Exercise | Restate the records that follow word for word. Omit the images.

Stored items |
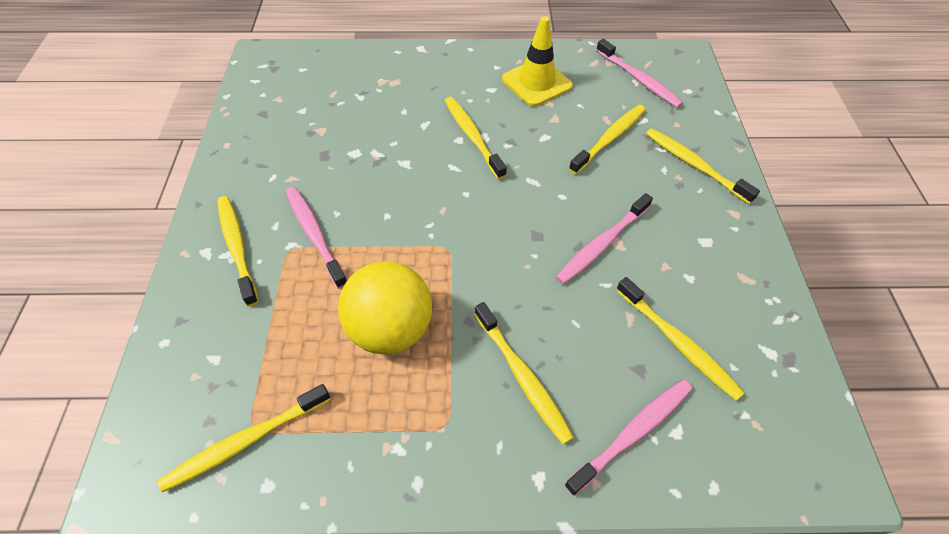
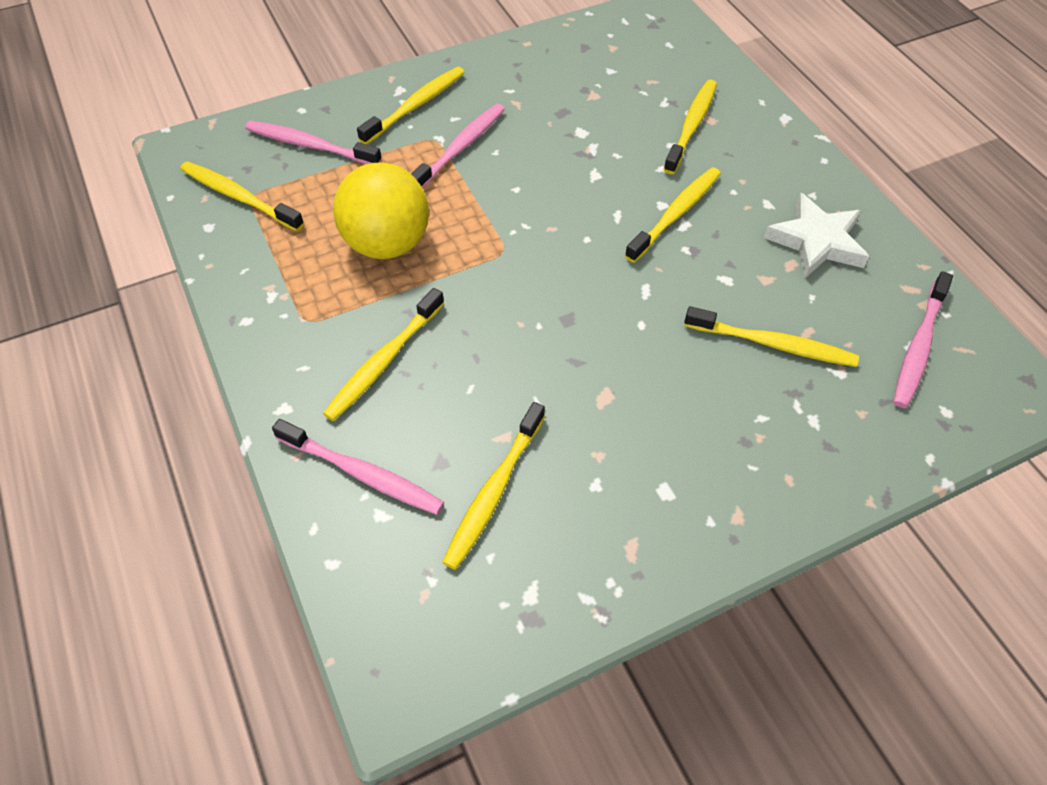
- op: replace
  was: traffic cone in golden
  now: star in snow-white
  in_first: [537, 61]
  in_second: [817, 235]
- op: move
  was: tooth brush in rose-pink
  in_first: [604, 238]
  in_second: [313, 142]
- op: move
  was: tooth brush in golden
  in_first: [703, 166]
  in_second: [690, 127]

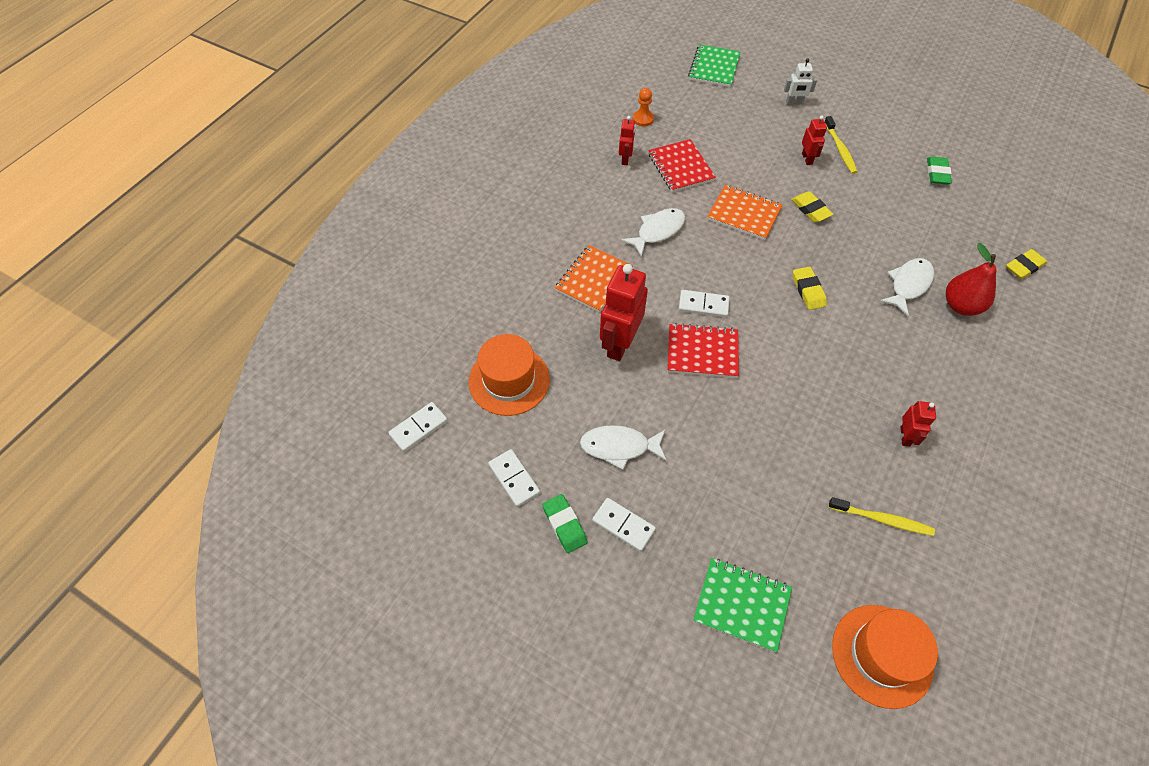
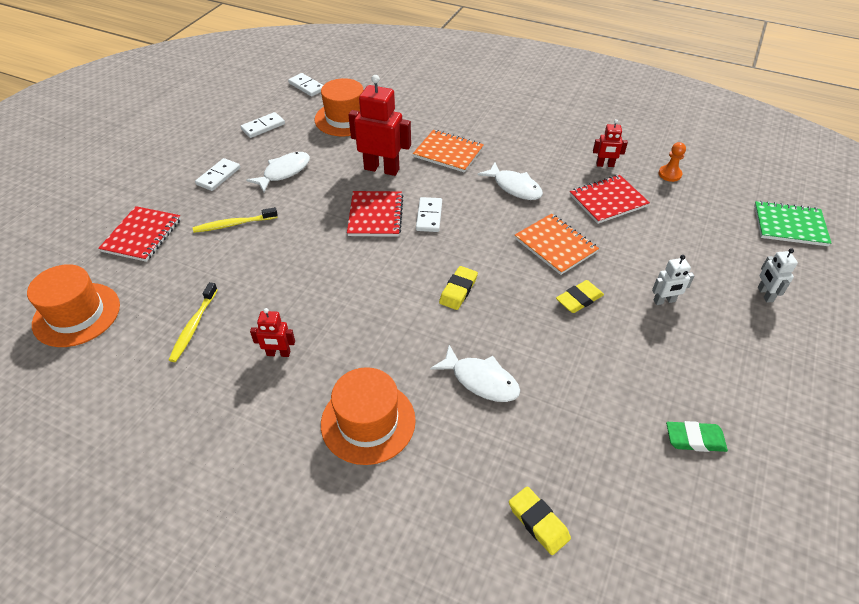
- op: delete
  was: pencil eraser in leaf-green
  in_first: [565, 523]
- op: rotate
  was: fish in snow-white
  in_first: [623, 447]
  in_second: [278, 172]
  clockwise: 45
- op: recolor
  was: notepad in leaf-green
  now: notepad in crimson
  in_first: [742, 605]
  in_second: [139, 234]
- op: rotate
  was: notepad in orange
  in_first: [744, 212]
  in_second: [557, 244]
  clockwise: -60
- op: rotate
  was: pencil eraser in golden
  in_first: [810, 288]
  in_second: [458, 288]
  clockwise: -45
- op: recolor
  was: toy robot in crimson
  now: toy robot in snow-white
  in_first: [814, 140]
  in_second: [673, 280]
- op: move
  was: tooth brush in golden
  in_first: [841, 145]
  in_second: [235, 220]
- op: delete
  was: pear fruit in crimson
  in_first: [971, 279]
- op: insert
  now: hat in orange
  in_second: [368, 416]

Problem solution |
- op: replace
  was: traffic cone in golden
  now: star in snow-white
  in_first: [537, 61]
  in_second: [817, 235]
- op: move
  was: tooth brush in rose-pink
  in_first: [604, 238]
  in_second: [313, 142]
- op: move
  was: tooth brush in golden
  in_first: [703, 166]
  in_second: [690, 127]

- op: delete
  was: pencil eraser in leaf-green
  in_first: [565, 523]
- op: rotate
  was: fish in snow-white
  in_first: [623, 447]
  in_second: [278, 172]
  clockwise: 45
- op: recolor
  was: notepad in leaf-green
  now: notepad in crimson
  in_first: [742, 605]
  in_second: [139, 234]
- op: rotate
  was: notepad in orange
  in_first: [744, 212]
  in_second: [557, 244]
  clockwise: -60
- op: rotate
  was: pencil eraser in golden
  in_first: [810, 288]
  in_second: [458, 288]
  clockwise: -45
- op: recolor
  was: toy robot in crimson
  now: toy robot in snow-white
  in_first: [814, 140]
  in_second: [673, 280]
- op: move
  was: tooth brush in golden
  in_first: [841, 145]
  in_second: [235, 220]
- op: delete
  was: pear fruit in crimson
  in_first: [971, 279]
- op: insert
  now: hat in orange
  in_second: [368, 416]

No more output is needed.